Nothing but the lines from the one with "BUZZER3 pin VCC: 3V3 -> GND" through the final line of the entries below should be written out, each exactly as given.

(Material provided)

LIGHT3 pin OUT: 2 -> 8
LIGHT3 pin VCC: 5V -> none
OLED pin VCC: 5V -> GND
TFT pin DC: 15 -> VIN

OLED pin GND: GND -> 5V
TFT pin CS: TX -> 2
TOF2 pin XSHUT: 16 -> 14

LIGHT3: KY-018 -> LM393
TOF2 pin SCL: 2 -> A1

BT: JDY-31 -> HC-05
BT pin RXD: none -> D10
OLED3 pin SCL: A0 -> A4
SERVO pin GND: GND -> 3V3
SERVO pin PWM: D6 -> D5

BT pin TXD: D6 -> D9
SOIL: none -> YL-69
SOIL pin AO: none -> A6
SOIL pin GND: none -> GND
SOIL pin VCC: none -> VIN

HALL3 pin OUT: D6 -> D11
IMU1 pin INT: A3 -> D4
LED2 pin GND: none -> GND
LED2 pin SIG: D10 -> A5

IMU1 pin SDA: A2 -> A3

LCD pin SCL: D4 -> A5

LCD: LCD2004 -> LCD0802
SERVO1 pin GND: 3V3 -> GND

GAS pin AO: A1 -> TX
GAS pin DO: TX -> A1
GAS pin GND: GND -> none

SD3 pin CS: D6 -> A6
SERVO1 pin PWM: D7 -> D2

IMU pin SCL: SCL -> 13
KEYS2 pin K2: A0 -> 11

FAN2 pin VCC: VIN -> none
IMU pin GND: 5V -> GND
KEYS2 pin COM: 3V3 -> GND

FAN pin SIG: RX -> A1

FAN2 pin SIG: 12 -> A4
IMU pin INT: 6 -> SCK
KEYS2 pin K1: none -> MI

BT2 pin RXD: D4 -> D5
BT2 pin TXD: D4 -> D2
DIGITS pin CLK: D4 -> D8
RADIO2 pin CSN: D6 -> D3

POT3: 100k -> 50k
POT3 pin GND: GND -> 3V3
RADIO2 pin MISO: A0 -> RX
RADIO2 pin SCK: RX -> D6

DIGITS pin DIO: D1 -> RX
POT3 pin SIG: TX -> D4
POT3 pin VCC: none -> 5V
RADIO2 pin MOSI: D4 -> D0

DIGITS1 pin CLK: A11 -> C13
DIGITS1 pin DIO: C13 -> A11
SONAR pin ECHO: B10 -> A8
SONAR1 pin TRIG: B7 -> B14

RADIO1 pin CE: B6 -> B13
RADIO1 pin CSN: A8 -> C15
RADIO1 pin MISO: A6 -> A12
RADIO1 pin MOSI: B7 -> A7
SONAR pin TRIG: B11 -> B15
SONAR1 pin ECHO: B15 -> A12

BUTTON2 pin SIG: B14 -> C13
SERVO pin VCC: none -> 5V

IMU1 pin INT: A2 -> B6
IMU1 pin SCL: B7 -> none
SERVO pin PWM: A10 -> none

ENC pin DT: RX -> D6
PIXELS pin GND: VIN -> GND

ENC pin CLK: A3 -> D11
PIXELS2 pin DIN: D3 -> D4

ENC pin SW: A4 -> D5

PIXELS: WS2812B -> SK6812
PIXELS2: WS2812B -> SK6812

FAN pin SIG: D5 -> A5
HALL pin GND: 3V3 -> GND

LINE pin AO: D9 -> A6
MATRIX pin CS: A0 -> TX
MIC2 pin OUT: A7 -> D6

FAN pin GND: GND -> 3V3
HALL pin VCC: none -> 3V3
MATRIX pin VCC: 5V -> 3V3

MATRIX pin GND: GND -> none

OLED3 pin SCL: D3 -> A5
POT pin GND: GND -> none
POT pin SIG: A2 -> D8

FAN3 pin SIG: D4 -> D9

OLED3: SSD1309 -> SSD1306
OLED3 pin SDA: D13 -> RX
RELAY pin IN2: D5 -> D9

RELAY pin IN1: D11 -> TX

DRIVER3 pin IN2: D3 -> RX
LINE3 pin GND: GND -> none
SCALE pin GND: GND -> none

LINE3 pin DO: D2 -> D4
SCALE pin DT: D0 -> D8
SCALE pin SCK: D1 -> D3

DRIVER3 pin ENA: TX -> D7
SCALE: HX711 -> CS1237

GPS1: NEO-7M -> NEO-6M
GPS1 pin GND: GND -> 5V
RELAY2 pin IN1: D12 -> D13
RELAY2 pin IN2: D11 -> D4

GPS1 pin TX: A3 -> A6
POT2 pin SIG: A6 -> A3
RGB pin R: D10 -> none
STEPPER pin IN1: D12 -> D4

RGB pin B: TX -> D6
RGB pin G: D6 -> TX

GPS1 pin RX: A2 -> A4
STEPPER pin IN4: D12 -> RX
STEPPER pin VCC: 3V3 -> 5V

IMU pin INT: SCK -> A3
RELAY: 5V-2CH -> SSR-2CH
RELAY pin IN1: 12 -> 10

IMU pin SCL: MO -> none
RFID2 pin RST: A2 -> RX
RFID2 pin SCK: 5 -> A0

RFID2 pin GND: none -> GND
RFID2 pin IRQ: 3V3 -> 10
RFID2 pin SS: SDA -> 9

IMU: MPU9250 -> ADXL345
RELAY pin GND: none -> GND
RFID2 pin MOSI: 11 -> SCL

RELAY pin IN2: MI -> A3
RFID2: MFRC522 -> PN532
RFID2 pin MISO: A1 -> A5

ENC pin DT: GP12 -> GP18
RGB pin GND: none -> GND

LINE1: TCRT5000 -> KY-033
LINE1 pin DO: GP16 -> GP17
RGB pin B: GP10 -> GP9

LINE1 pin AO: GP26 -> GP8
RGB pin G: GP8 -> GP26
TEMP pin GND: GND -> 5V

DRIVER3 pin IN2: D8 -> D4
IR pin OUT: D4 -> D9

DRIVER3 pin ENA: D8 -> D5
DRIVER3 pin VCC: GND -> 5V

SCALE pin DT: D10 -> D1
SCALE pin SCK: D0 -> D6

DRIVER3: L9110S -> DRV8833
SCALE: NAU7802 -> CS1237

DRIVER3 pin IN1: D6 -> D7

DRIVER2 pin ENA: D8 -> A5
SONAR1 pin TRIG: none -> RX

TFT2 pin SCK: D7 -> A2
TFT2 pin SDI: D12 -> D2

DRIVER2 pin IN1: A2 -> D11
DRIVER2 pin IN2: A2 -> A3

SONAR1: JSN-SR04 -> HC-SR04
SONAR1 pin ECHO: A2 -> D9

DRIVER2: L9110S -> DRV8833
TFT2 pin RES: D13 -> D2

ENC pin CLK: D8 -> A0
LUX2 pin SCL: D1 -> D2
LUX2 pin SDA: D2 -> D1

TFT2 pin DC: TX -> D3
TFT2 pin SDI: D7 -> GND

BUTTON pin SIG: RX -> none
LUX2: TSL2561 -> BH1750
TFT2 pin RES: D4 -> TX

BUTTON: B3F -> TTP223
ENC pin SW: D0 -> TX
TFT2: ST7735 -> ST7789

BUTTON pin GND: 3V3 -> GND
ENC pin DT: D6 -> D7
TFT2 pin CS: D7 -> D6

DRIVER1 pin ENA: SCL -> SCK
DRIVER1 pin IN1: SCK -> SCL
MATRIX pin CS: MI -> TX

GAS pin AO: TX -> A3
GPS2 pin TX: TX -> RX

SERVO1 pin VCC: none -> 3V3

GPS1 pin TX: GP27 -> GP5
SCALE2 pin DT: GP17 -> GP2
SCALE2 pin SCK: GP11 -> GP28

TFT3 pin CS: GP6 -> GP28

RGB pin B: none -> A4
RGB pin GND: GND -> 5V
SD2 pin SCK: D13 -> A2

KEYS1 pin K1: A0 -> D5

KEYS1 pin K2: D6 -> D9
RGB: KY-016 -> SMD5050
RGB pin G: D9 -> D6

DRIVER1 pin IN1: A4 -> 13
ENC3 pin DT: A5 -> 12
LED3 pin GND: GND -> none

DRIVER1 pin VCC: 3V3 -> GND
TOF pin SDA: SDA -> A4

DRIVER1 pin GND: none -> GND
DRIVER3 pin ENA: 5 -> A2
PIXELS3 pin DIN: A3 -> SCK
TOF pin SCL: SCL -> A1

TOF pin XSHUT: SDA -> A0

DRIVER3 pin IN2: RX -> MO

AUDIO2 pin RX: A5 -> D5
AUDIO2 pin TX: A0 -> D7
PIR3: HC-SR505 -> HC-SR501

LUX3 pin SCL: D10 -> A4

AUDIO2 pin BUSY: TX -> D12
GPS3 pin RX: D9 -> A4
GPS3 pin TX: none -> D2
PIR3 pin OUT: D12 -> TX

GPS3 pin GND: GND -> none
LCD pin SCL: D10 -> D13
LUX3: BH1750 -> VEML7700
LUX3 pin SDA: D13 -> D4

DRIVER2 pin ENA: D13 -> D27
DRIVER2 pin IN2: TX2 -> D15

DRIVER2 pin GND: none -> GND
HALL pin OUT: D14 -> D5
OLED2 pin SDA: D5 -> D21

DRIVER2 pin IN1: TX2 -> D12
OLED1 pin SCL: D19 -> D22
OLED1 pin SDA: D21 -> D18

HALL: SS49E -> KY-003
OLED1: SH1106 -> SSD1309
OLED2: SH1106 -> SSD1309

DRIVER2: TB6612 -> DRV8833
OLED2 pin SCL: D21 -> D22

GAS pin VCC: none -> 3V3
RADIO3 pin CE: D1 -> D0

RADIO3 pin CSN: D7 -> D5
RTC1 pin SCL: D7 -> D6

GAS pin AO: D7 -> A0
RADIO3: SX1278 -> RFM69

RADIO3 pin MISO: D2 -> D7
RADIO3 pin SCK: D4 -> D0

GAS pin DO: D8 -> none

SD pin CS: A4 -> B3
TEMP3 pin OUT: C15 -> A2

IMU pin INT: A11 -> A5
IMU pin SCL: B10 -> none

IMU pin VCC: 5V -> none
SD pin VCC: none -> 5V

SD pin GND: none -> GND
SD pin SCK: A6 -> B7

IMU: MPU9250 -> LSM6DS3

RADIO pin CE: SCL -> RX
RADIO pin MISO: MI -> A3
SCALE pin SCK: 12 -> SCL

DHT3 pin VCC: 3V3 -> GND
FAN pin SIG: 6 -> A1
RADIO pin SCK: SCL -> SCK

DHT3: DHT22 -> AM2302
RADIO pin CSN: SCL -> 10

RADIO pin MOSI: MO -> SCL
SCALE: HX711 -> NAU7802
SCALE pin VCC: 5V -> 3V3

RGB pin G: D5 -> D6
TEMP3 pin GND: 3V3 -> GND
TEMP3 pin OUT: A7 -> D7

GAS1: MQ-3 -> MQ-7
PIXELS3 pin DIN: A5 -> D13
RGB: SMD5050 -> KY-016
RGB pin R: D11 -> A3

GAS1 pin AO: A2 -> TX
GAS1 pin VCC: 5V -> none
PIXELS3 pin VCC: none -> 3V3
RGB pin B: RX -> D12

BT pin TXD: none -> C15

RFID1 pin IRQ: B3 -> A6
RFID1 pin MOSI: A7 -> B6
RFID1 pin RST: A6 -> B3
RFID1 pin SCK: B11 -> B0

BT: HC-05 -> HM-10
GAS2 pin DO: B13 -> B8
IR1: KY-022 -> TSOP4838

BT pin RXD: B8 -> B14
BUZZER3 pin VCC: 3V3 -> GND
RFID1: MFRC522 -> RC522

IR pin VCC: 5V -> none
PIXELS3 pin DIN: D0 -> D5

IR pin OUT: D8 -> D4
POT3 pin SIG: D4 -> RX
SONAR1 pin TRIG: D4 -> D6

(End Material provided)

■ **Response**
BUZZER3 pin VCC: 3V3 -> GND
RFID1: MFRC522 -> RC522

IR pin VCC: 5V -> none
PIXELS3 pin DIN: D0 -> D5

IR pin OUT: D8 -> D4
POT3 pin SIG: D4 -> RX
SONAR1 pin TRIG: D4 -> D6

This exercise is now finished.